#### [GOAL OF THE EXERCISE]
Please restate the entries verbatim. The copy should hold no pictures.

(Colored object counting data)
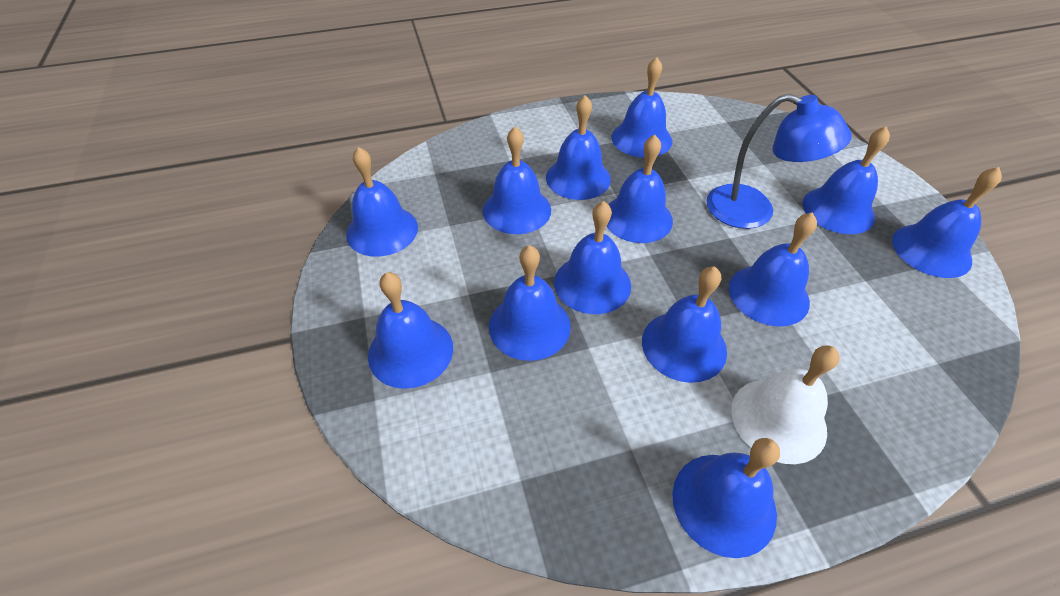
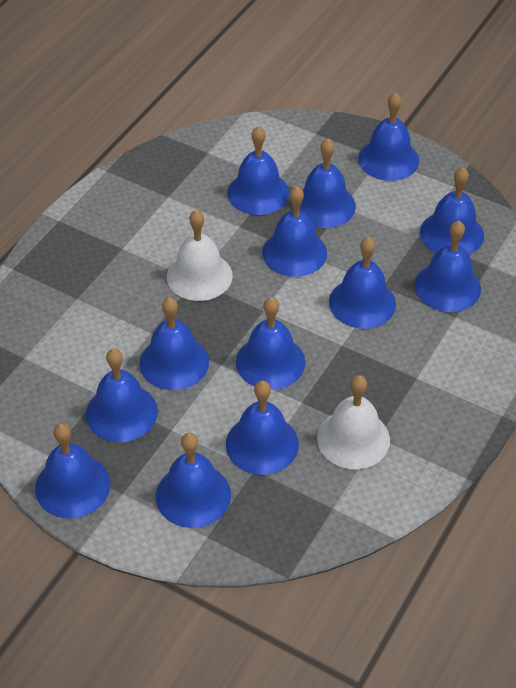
blue lamp: 1 -> 0
white bell: 1 -> 2

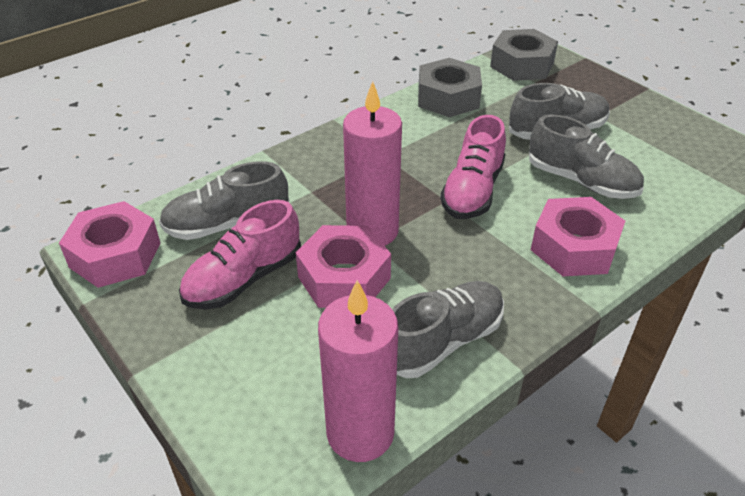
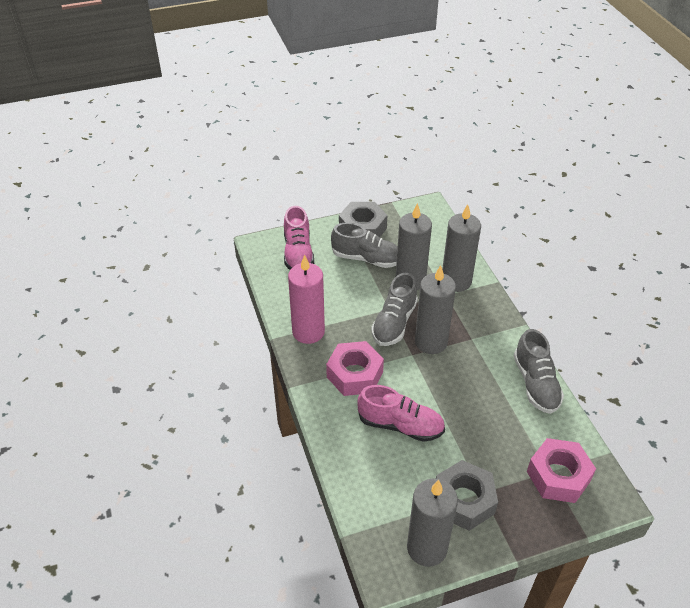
grey candle: 0 -> 4
grey shoe: 4 -> 3
pink candle: 2 -> 1
pink nut: 3 -> 2

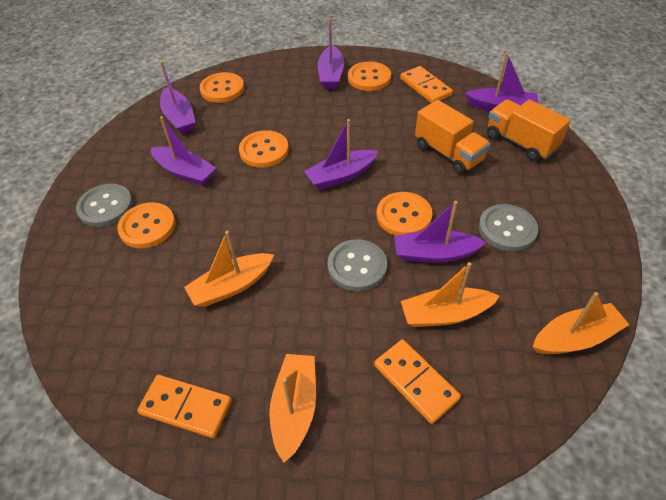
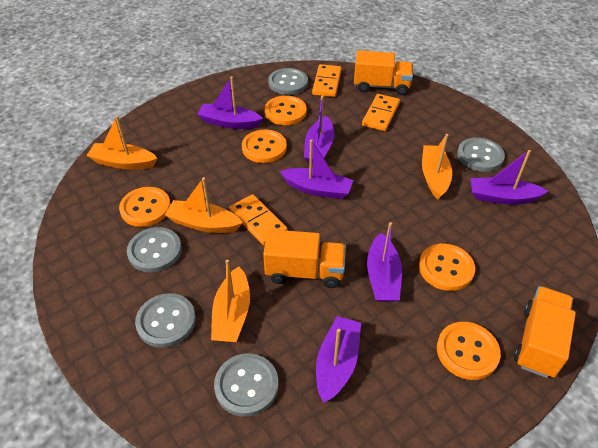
grey button: 3 -> 5
orange truck: 2 -> 3

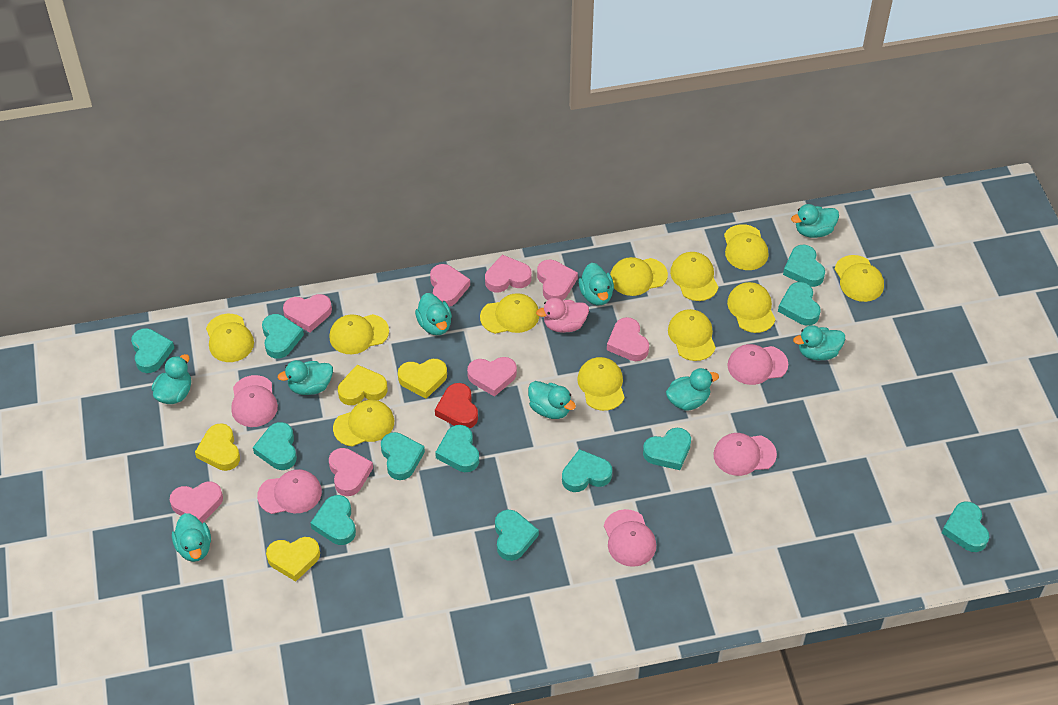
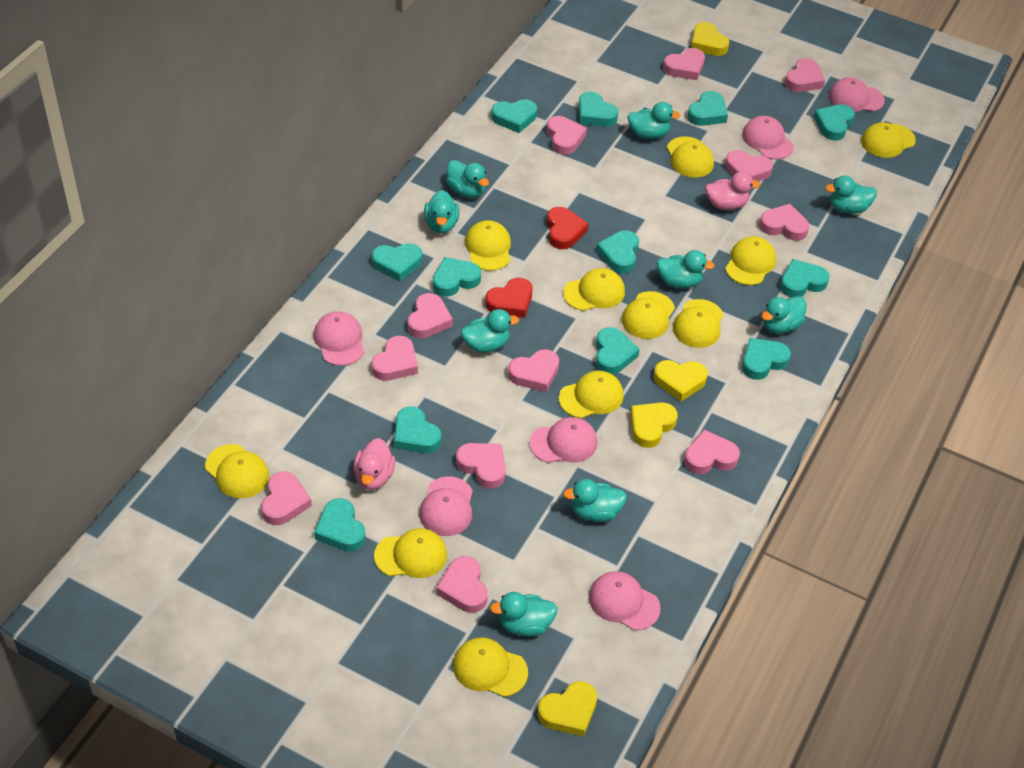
pink cap: 5 -> 6
pink duck: 1 -> 2
pink heart: 8 -> 12
red heart: 1 -> 2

#### [TASK RESPONSE]
blue lamp: 1 -> 0
white bell: 1 -> 2

grey candle: 0 -> 4
grey shoe: 4 -> 3
pink candle: 2 -> 1
pink nut: 3 -> 2

grey button: 3 -> 5
orange truck: 2 -> 3

pink cap: 5 -> 6
pink duck: 1 -> 2
pink heart: 8 -> 12
red heart: 1 -> 2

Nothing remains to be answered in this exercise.